TASK REQUIREMENTS:
Your answer should be the lines below from the one with "red 2x2 brick" to the one with "black 1x2 brick [122,699,163,785]", both included, given again exactly and with nothing added.

[Spatial object tracking data]
- Opening Delimiter -
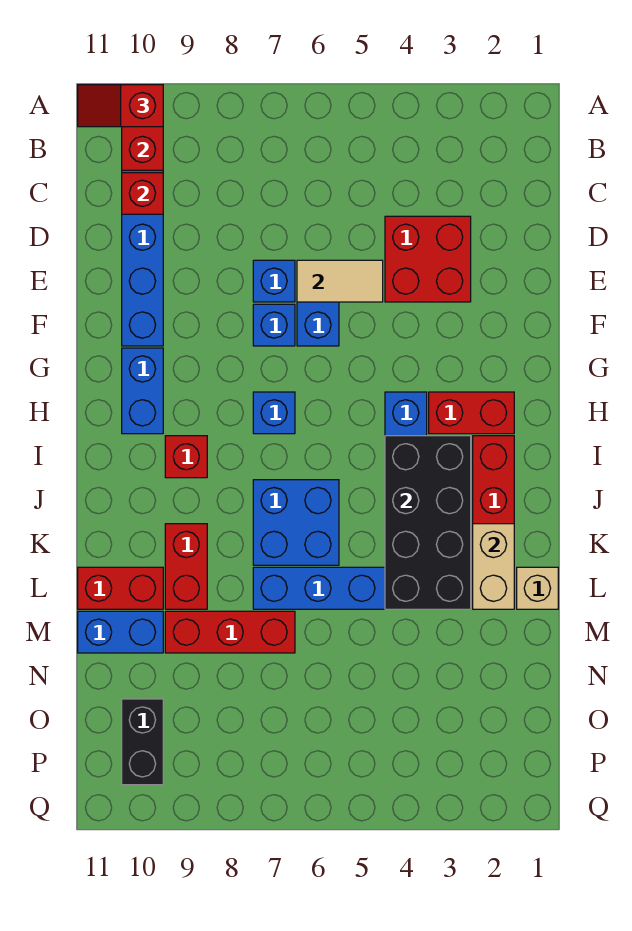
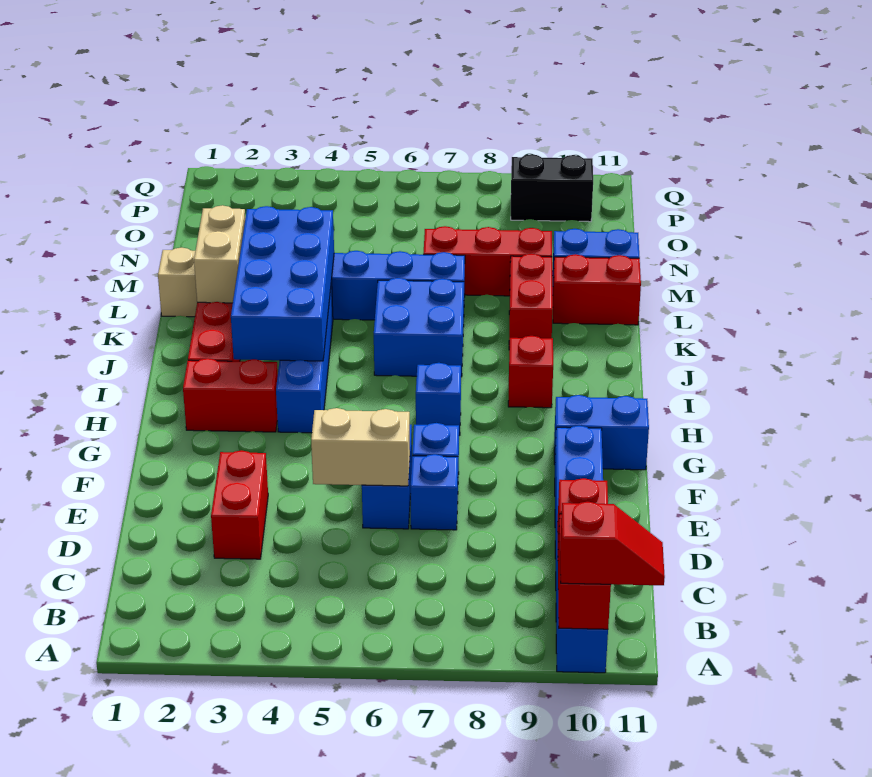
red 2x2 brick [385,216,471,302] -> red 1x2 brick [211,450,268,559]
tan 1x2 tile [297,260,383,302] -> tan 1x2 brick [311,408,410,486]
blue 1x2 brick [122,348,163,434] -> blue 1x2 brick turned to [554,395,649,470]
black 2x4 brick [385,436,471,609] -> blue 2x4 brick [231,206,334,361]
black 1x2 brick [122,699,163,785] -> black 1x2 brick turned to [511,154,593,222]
- Closing Delimiter -
- Opening Delimiter -
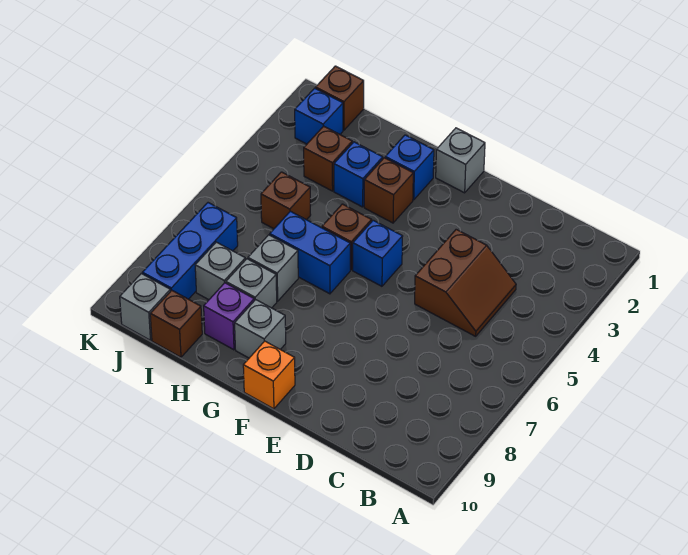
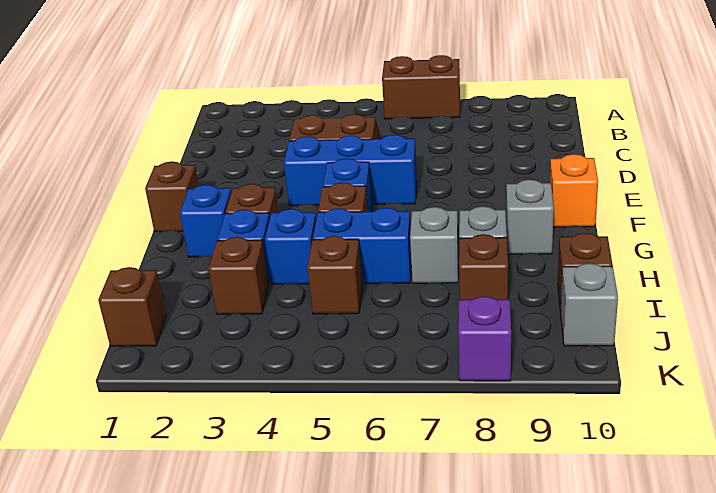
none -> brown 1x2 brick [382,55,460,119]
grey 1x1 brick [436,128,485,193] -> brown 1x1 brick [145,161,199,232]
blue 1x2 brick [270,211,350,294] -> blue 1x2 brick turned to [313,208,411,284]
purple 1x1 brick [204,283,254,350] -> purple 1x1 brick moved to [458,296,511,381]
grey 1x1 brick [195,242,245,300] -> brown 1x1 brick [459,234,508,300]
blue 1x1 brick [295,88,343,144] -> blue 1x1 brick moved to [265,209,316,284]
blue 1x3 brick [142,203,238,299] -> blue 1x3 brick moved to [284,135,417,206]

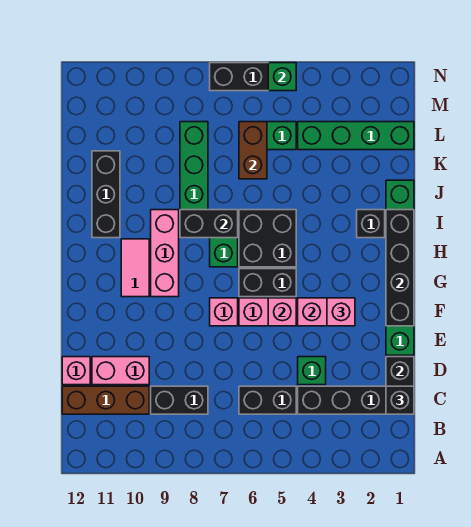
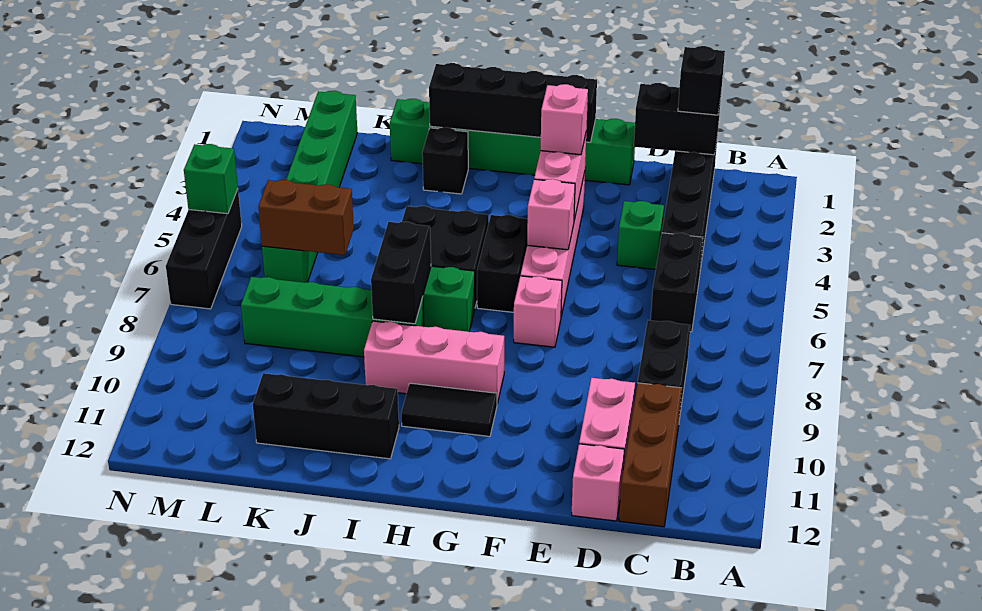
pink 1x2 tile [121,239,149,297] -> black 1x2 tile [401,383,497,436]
- Closing Delimiter -
EXERCISE OUTPUT:
red 2x2 brick [385,216,471,302] -> red 1x2 brick [211,450,268,559]
tan 1x2 tile [297,260,383,302] -> tan 1x2 brick [311,408,410,486]
blue 1x2 brick [122,348,163,434] -> blue 1x2 brick turned to [554,395,649,470]
black 2x4 brick [385,436,471,609] -> blue 2x4 brick [231,206,334,361]
black 1x2 brick [122,699,163,785] -> black 1x2 brick turned to [511,154,593,222]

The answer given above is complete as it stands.